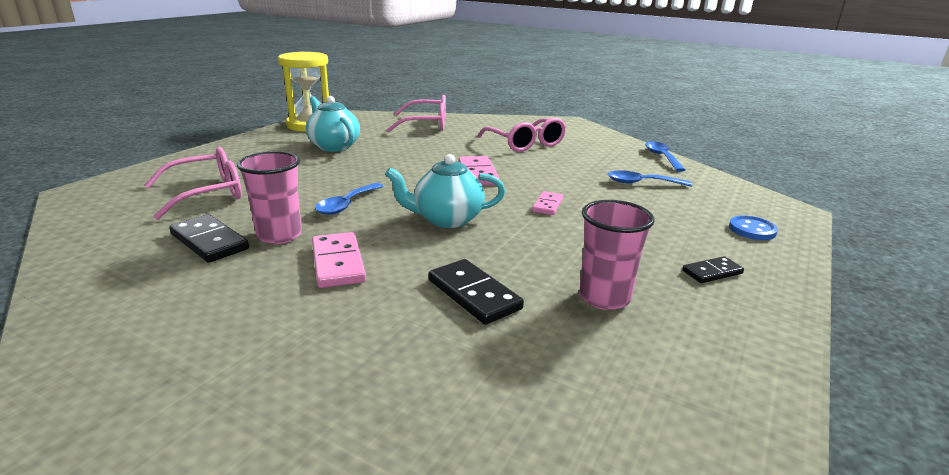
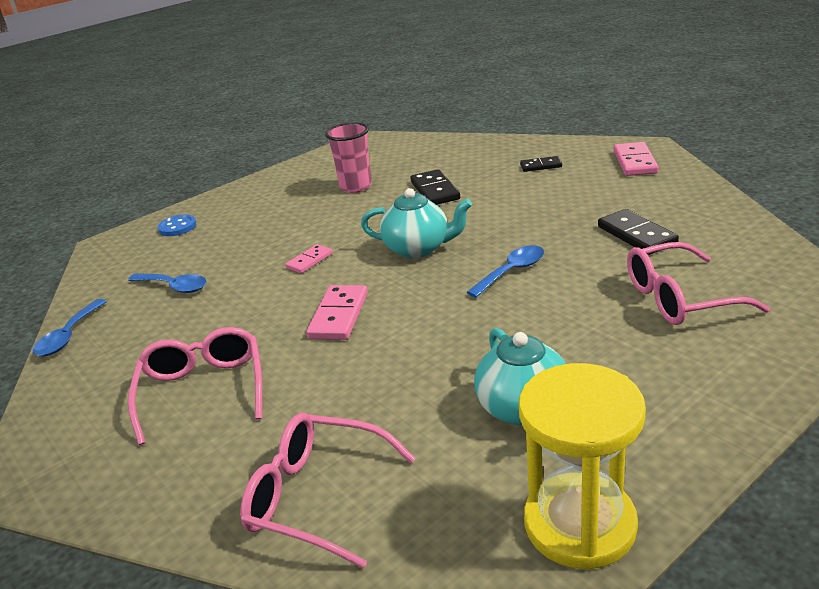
camera: 155 degrees left, 5 degrees up
(279, 235) = (575, 238): pink cup -> none
(338, 263) = (523, 213): pink domino -> pink domino (634, 162)
(712, 272) = (266, 198): black domino -> black domino (541, 166)

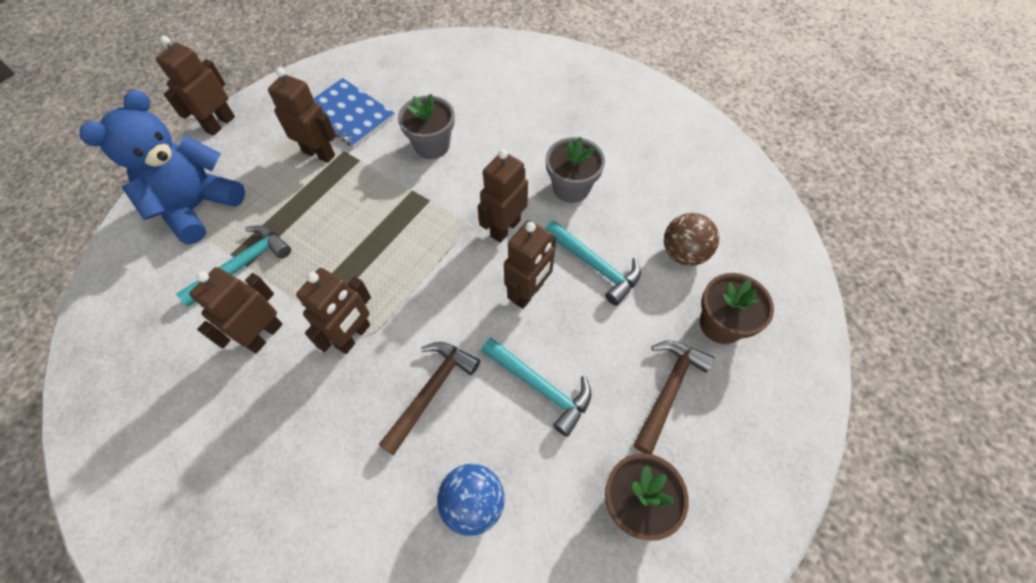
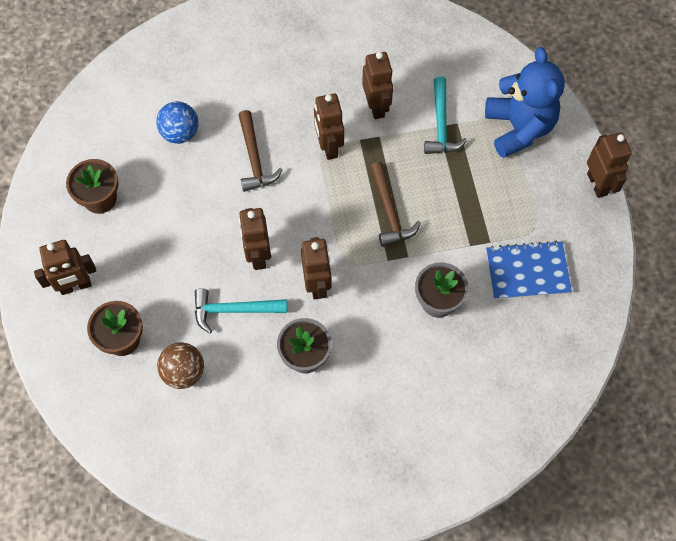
camera: 135 degrees right, 5 degrees up
(319, 153) = (502, 225): brown robot -> brown robot (75, 286)
(540, 387) = (198, 210): turquoise hammer -> none
(668, 390) = (125, 270): brown hammer -> brown hammer (389, 211)

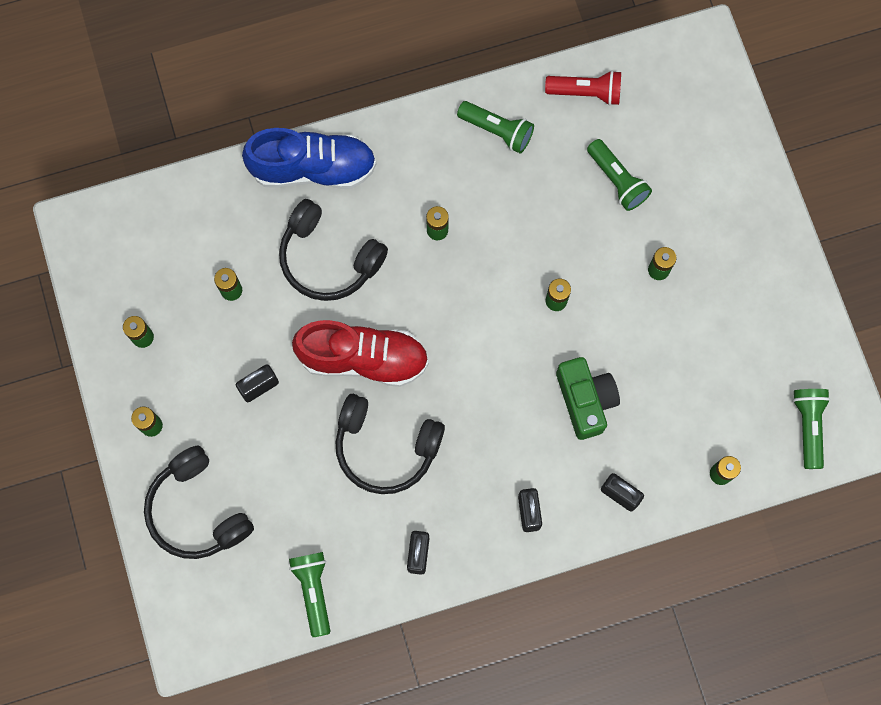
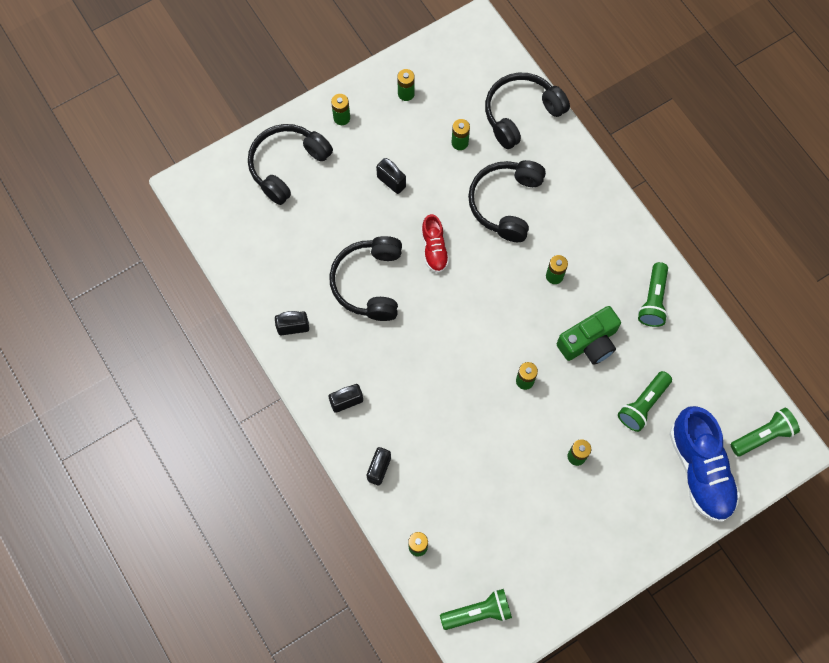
camera: 75 degrees right, 5 degrees down
(214, 207) = (521, 113): none -> black headphones
(313, 168) = (574, 173): blue shoe -> blue shoe (700, 469)
(313, 591) = (247, 260): green flashlight -> green flashlight (762, 436)
(363, 358) = (434, 249): red shoe -> red shoe, size x0.53
(585, 400) = (448, 423): green camera -> green camera (589, 342)
(586, 92) = (711, 362): red flashlight -> none

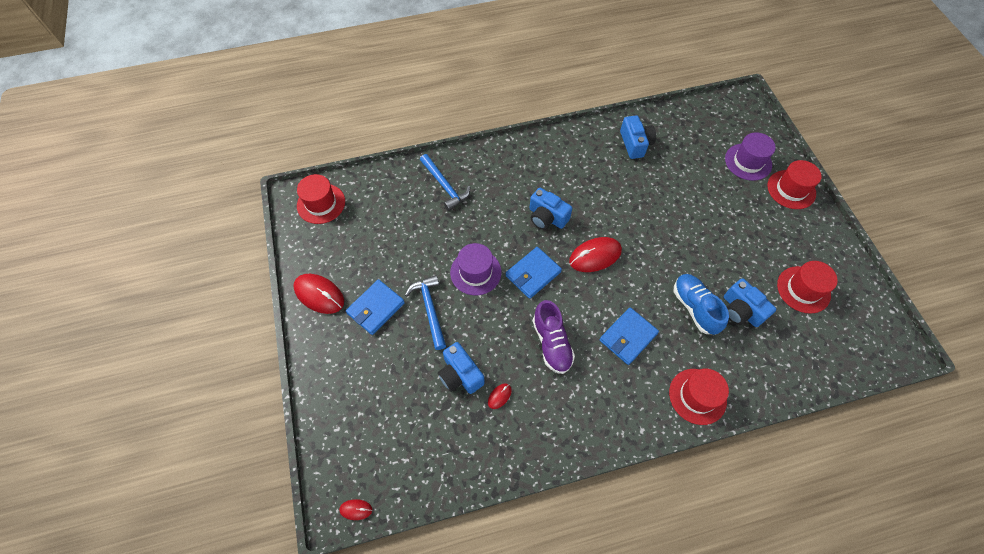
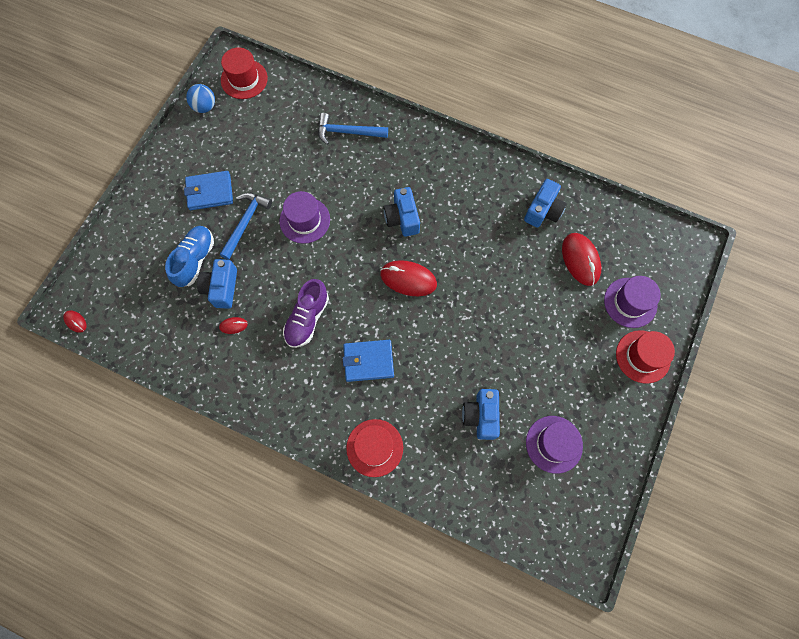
camera: 40 degrees right, 10 degrees up
(306, 246) = (205, 107): none -> blue ball
(319, 294) = (181, 151): red mouse -> red mouse (580, 260)
(445, 186) = (348, 132): blue hammer -> blue hammer turned 90 degrees clockwise
(533, 274) = (346, 255): blue wallet -> none
(694, 307) = (445, 383): blue shoe -> blue shoe (195, 260)
(803, 289) = (554, 444): red hat -> purple hat

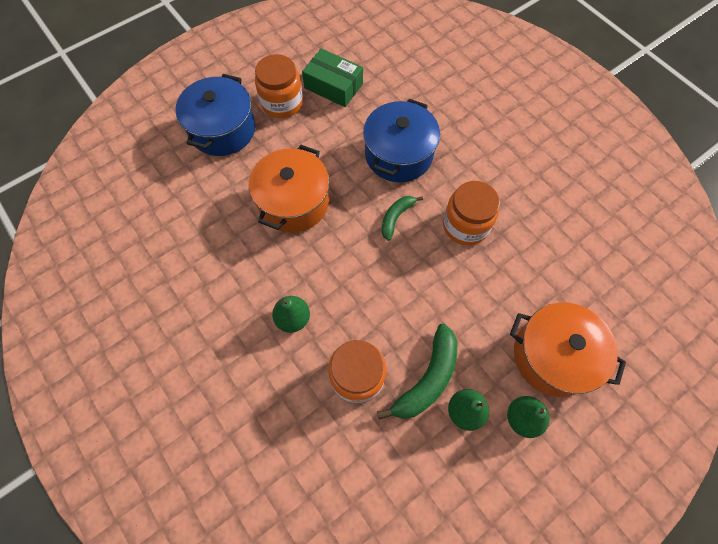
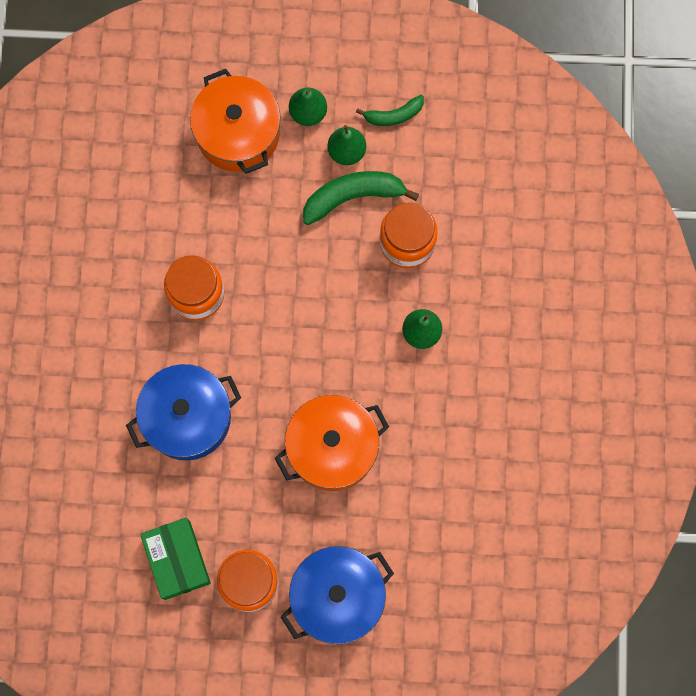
camera: 140 degrees left, 10 degrees up
(396, 217) = (251, 353): green banana -> green banana (394, 115)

§ Task details:
Check each line of the data above for the word "black", then state how many lines have it. Give the number alone.

§ The answer:
2